RAW DATA below:

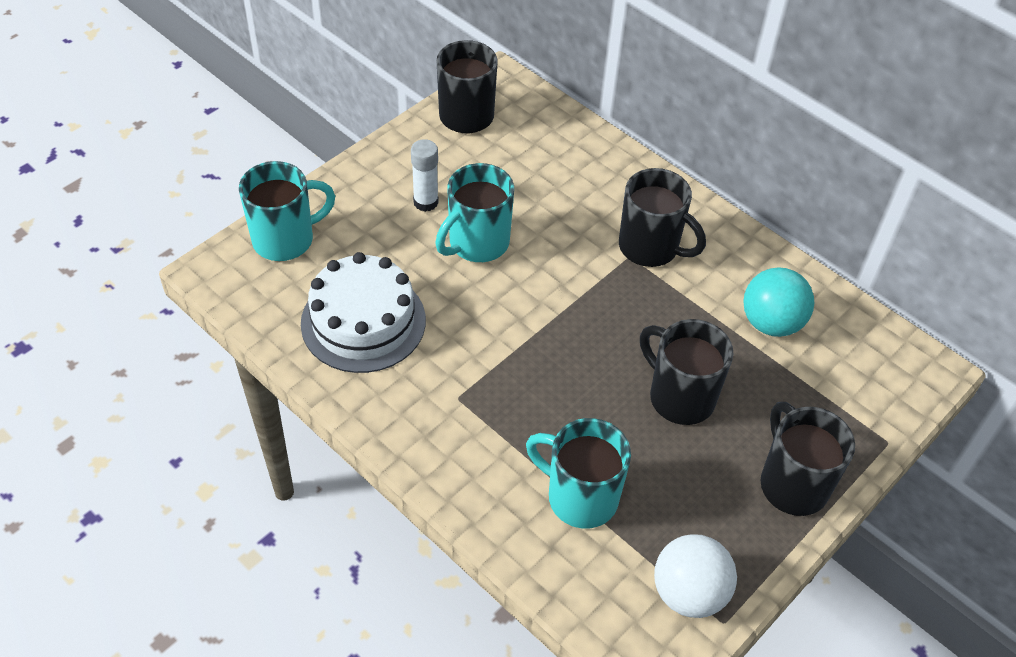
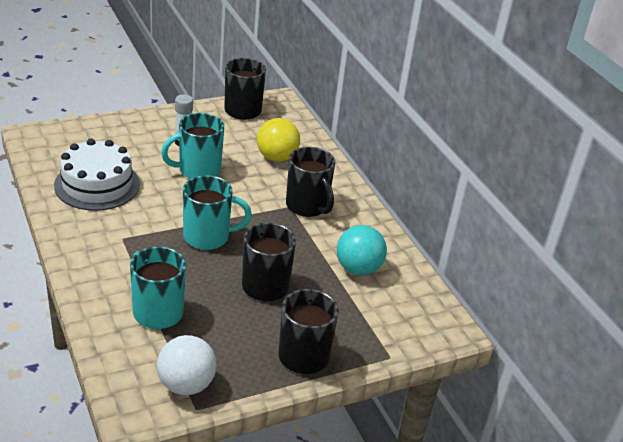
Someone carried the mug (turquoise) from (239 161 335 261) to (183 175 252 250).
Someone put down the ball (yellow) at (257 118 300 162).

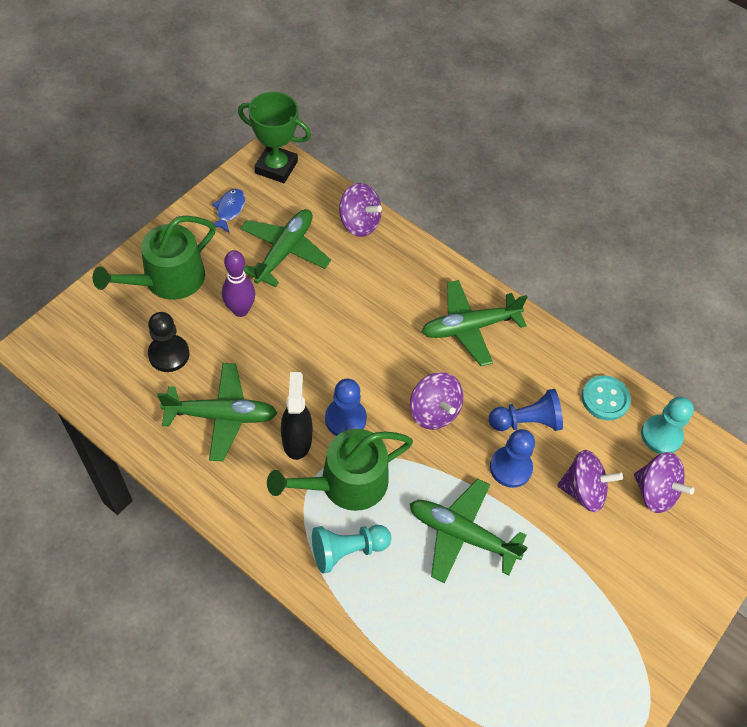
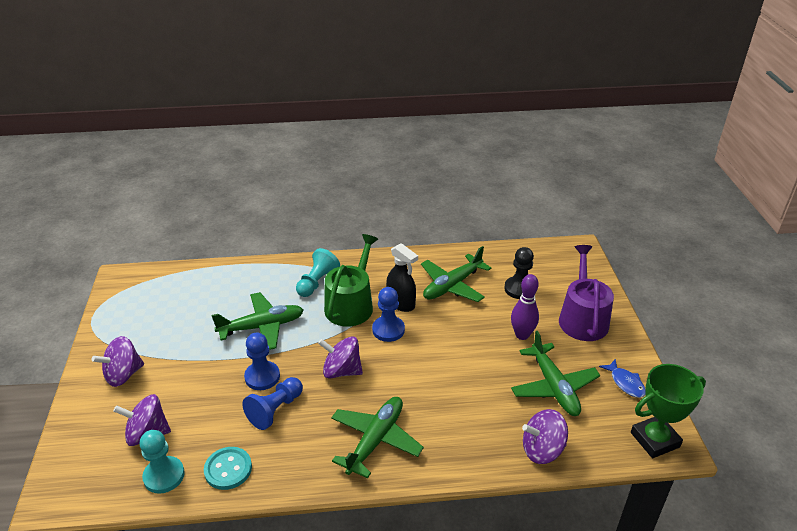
Someone carried the spinning top (purple) from (557 450 623 512) to (92 336 144 387).
Someone repainted the watering can (green) at (93 215 216 300), which became the watering can (purple) at (559 245 614 341).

End of RAW DATA.

REQUIRED ACTION: Copy out the material word for word, without any images.

OUTPUT OF THE EXERCISE:
Someone carried the mug (turquoise) from (239 161 335 261) to (183 175 252 250).
Someone put down the ball (yellow) at (257 118 300 162).

Someone carried the spinning top (purple) from (557 450 623 512) to (92 336 144 387).
Someone repainted the watering can (green) at (93 215 216 300), which became the watering can (purple) at (559 245 614 341).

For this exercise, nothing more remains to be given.